───── Given records ─────

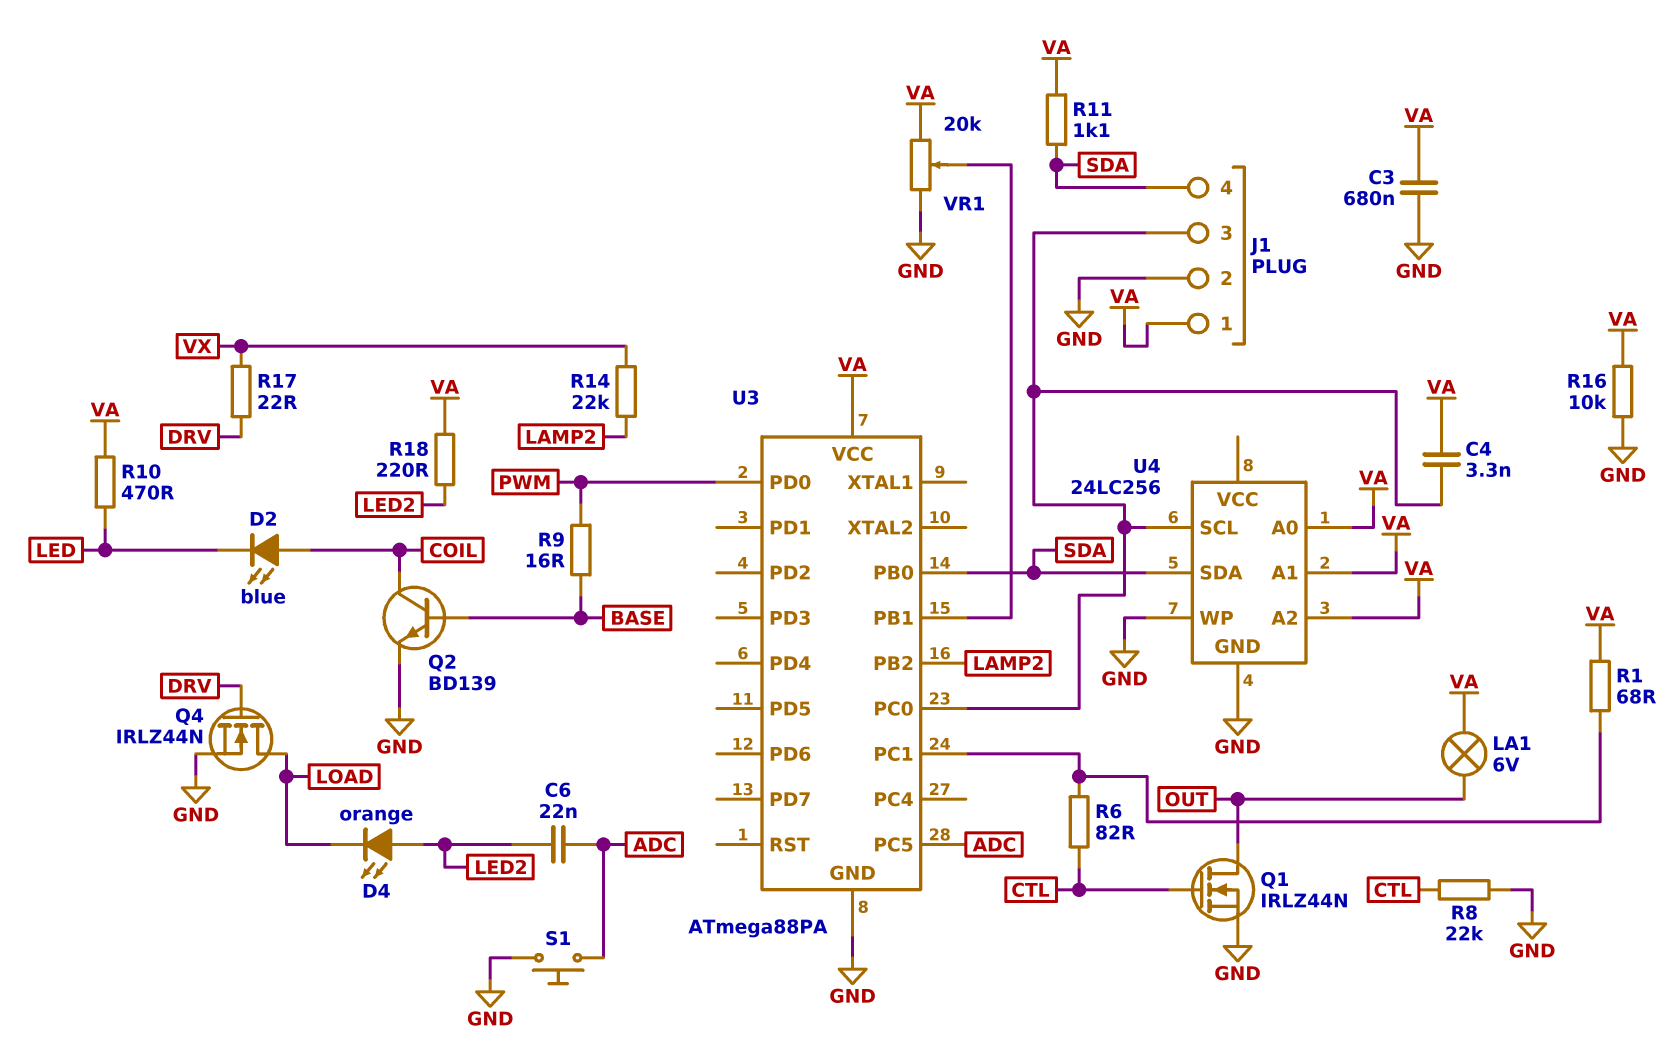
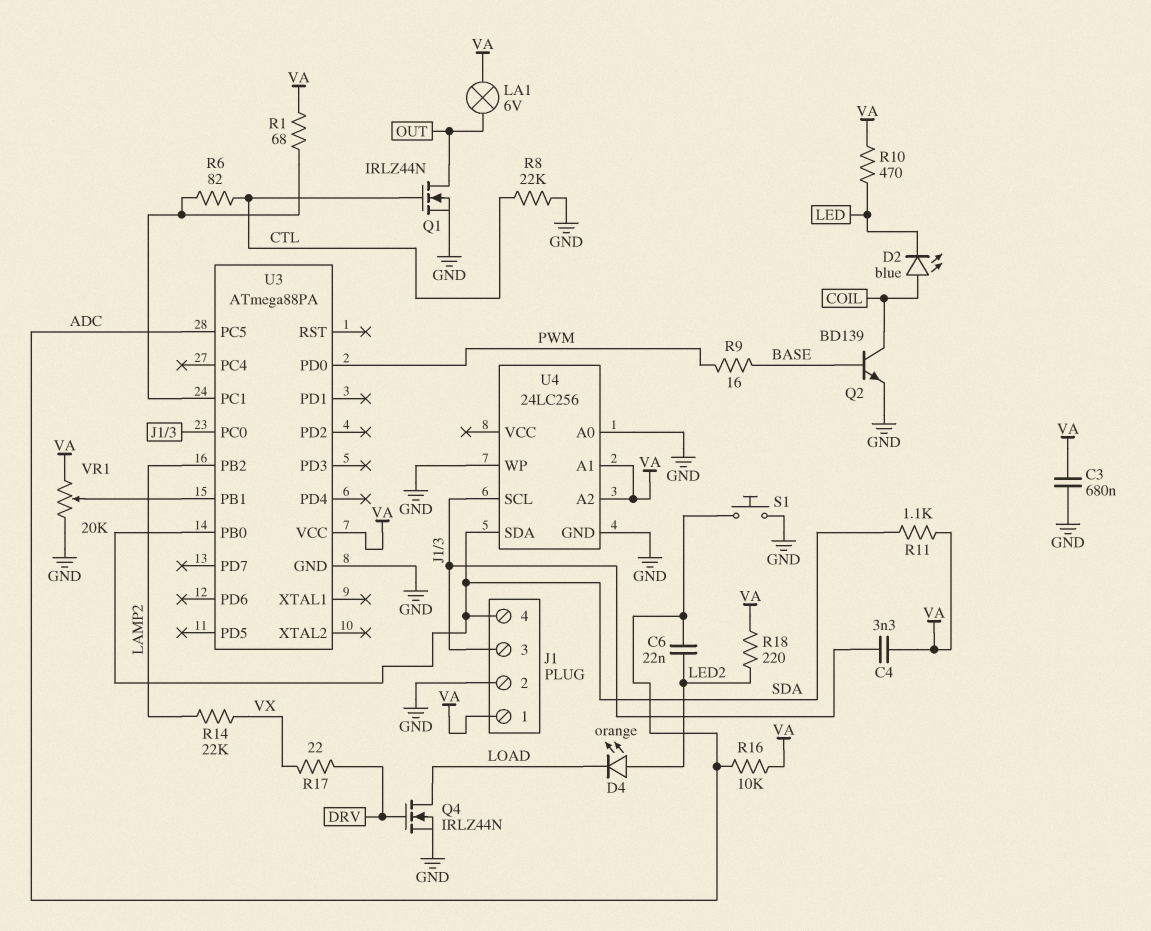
R16: 10k (GND, VA) -> 10k (ADC, VA)
U4 pin A0: VA -> GND

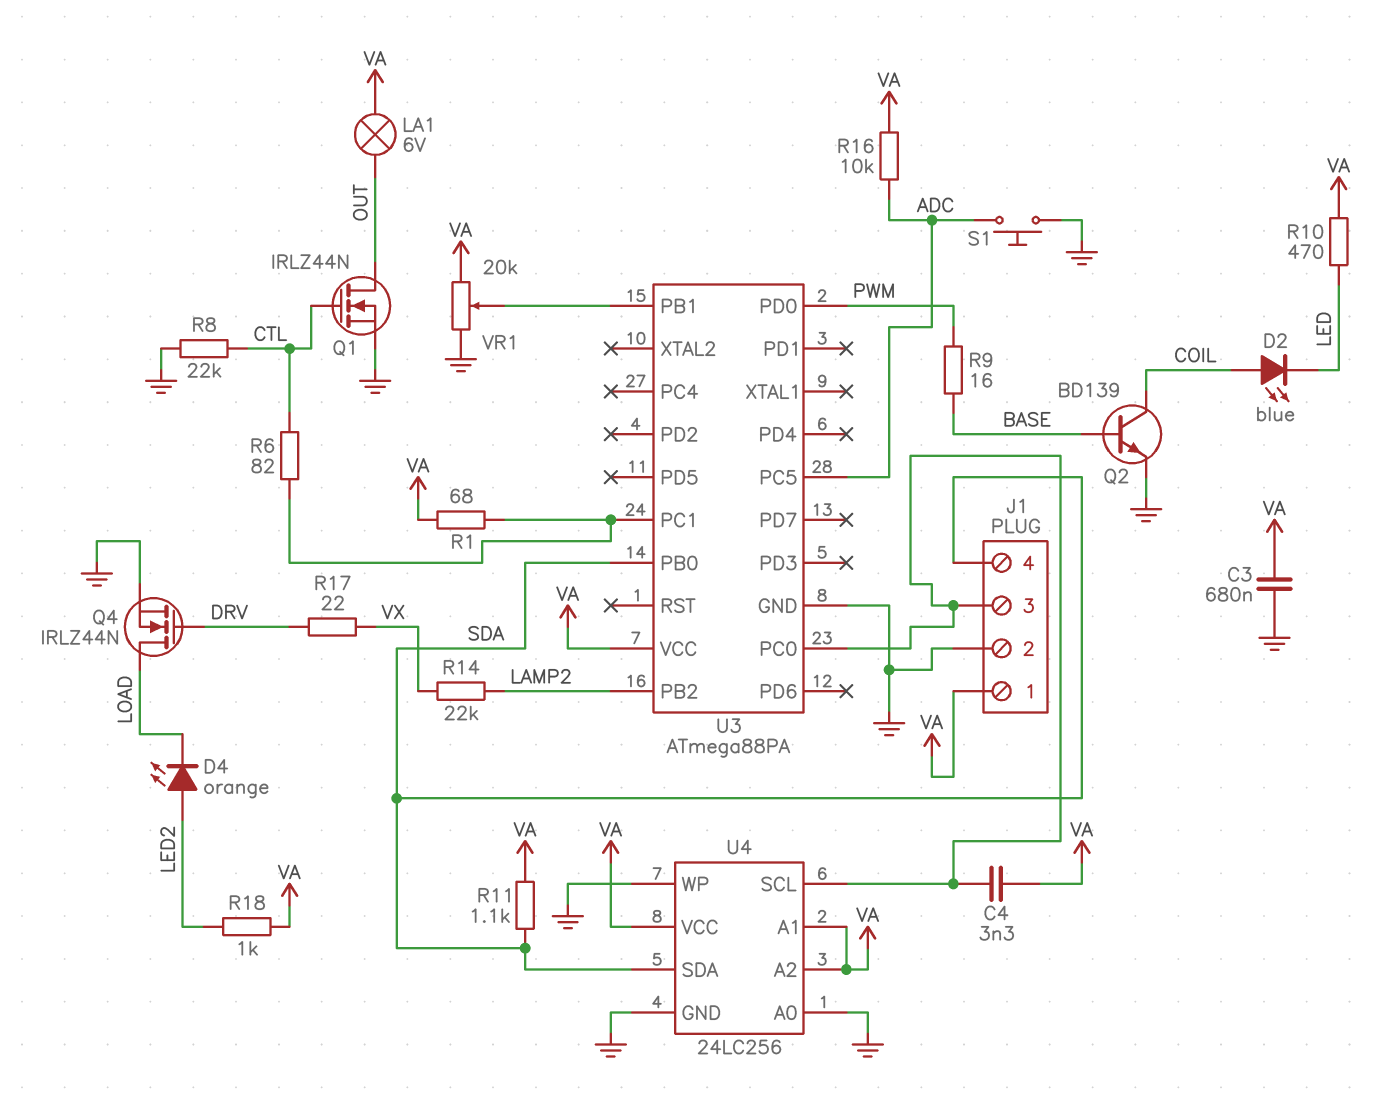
C6: 22nF (ADC, LED2) -> none
R18: 220 (LED2, VA) -> 1k (LED2, VA)
U4 pin VCC: none -> VA

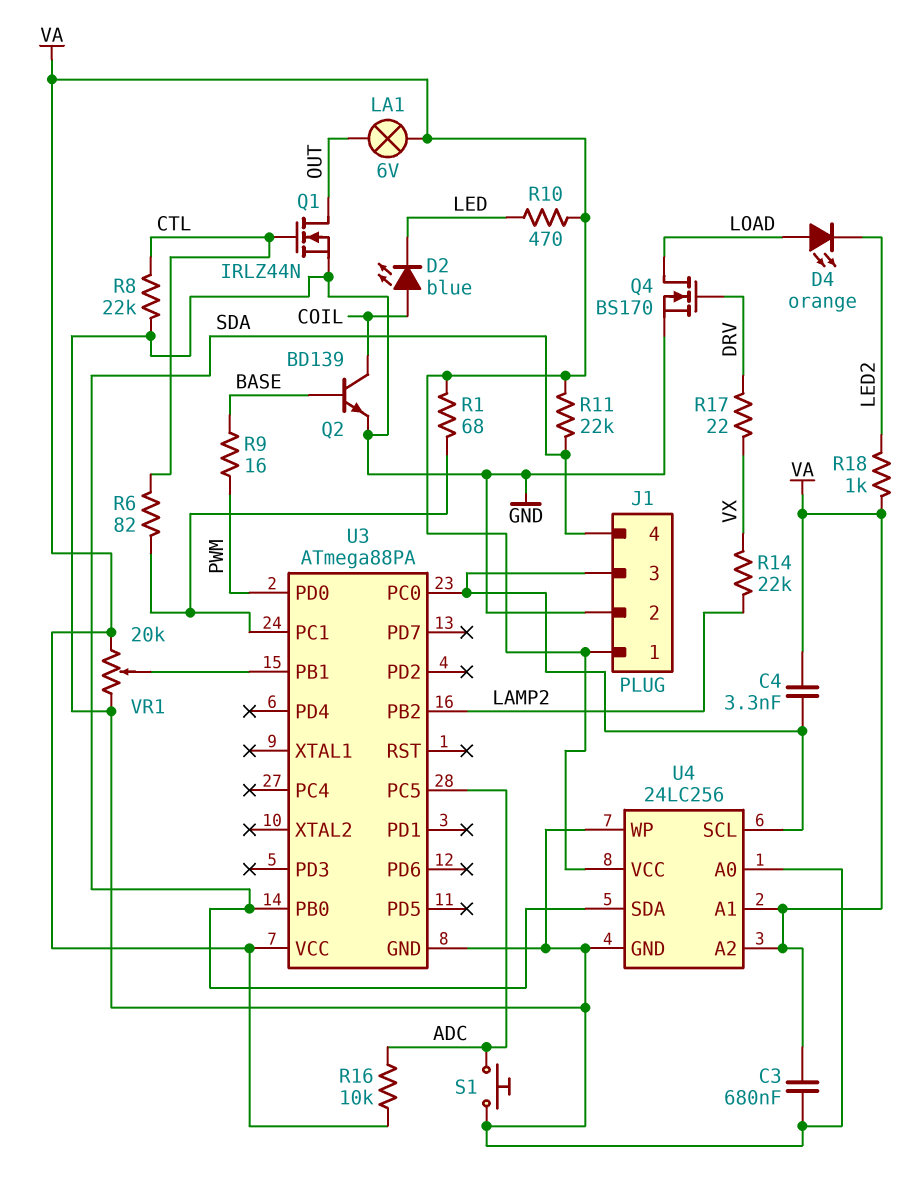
D4: LED orange (A LED2, K LOAD) -> LED orange (A LOAD, K LED2)
Q4: NMOS IRLZ44N (G DRV, D LOAD, S GND) -> NMOS BS170 (G DRV, D LOAD, S GND)
R11: 1.1k (SDA, VA) -> 22k (SDA, VA)

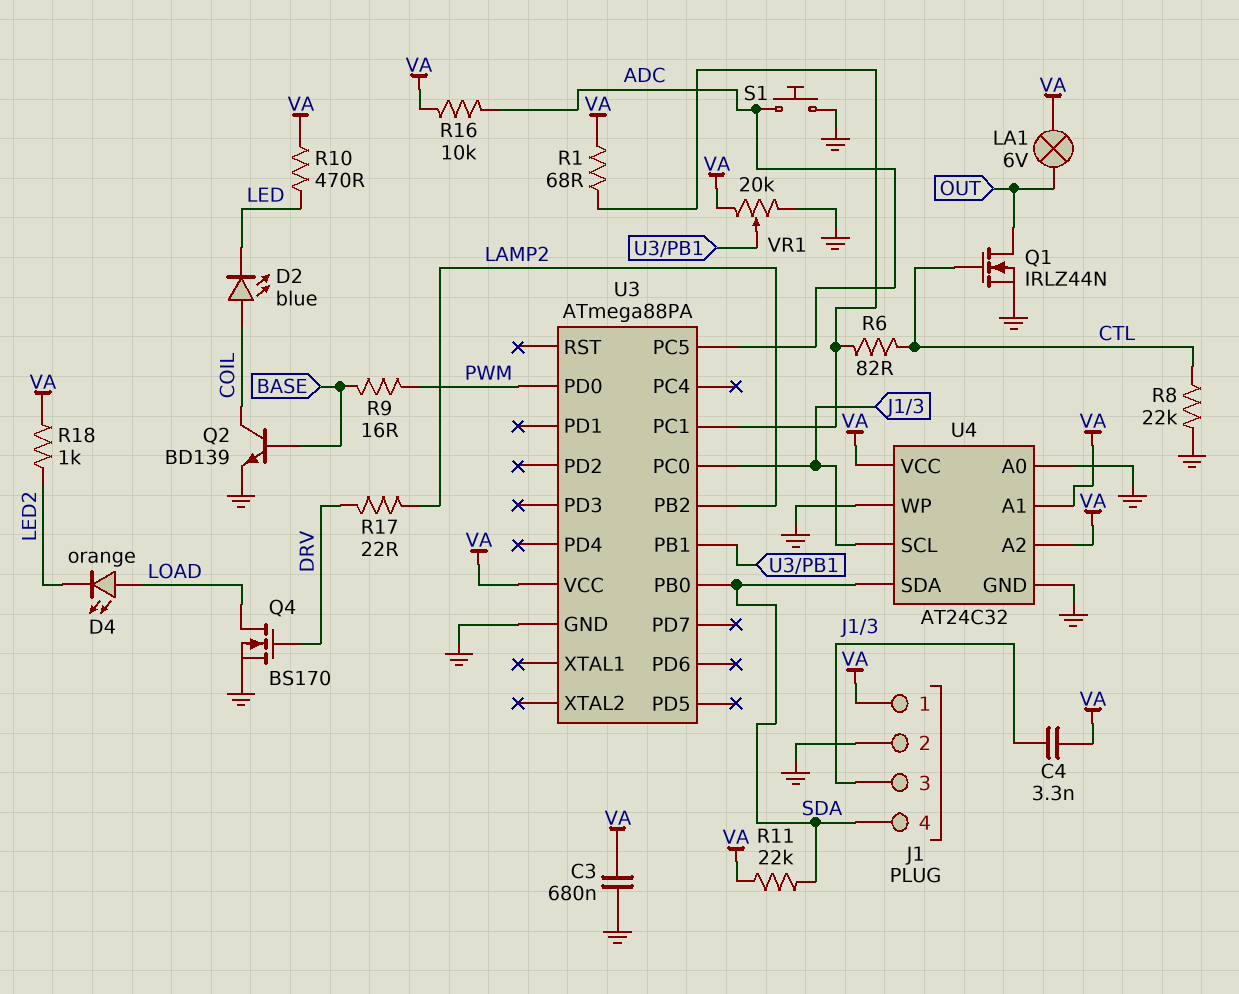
R14: 22k (LAMP2, VX) -> none
R17: 22 (DRV, VX) -> 22 (DRV, LAMP2)
U4: 24LC256 -> AT24C32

─────

▶ **Work to be completed**
The expected answer is a copy of each line above containing "LOAD".

▶ **Solution for this task**
D4: LED orange (A LED2, K LOAD) -> LED orange (A LOAD, K LED2)
Q4: NMOS IRLZ44N (G DRV, D LOAD, S GND) -> NMOS BS170 (G DRV, D LOAD, S GND)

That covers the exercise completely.